## Data shown
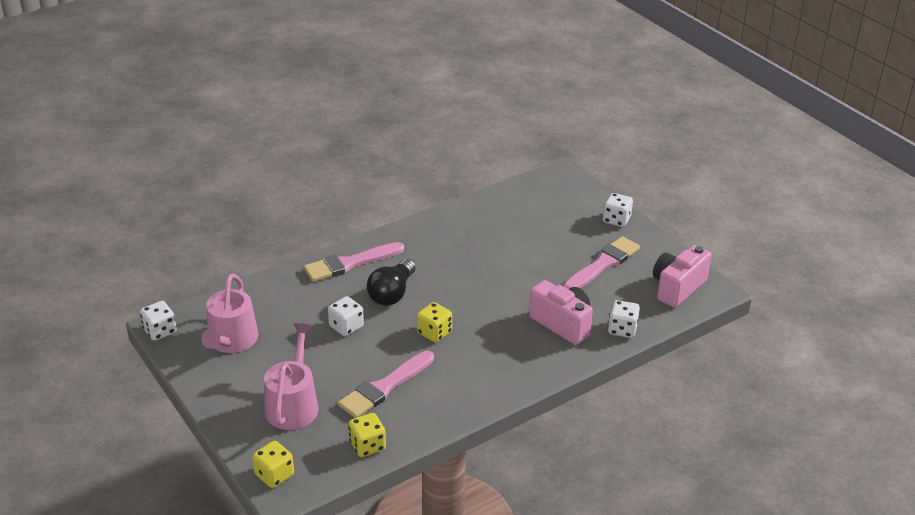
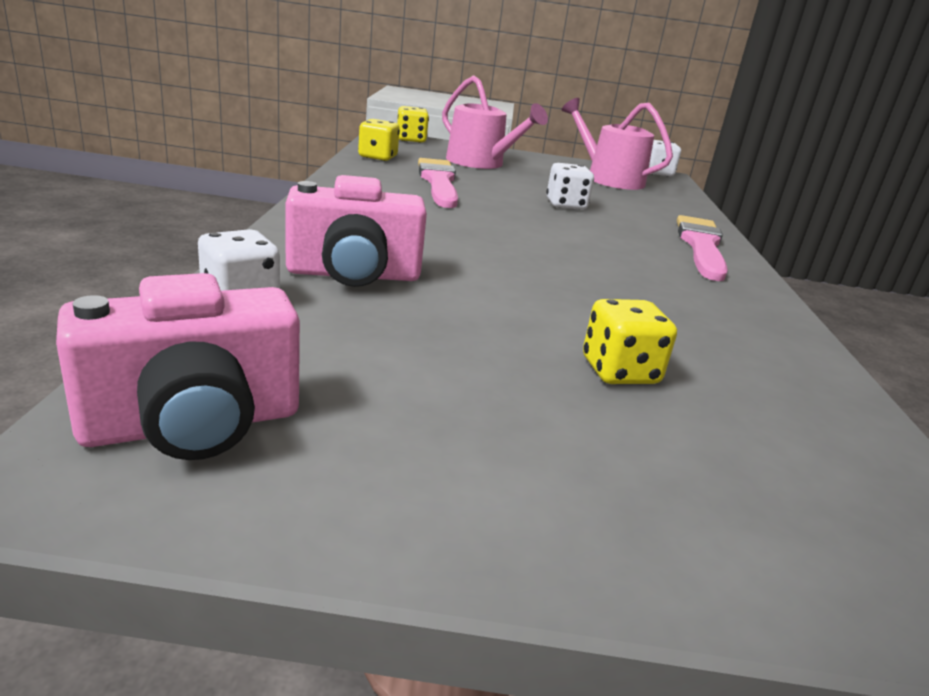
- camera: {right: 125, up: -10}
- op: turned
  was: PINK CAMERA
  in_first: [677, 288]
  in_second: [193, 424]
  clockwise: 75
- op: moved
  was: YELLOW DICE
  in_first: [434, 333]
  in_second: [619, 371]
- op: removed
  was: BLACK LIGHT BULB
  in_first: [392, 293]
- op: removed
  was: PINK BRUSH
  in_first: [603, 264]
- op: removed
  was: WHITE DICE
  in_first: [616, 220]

## Exercise instructions
Within the material above, output exactly the lines from the one with "was: PINK CAMERA" through the one with "was: PINK BRUSH", end lines included, and nothing besides.

## Your solution
  was: PINK CAMERA
  in_first: [677, 288]
  in_second: [193, 424]
  clockwise: 75
- op: moved
  was: YELLOW DICE
  in_first: [434, 333]
  in_second: [619, 371]
- op: removed
  was: BLACK LIGHT BULB
  in_first: [392, 293]
- op: removed
  was: PINK BRUSH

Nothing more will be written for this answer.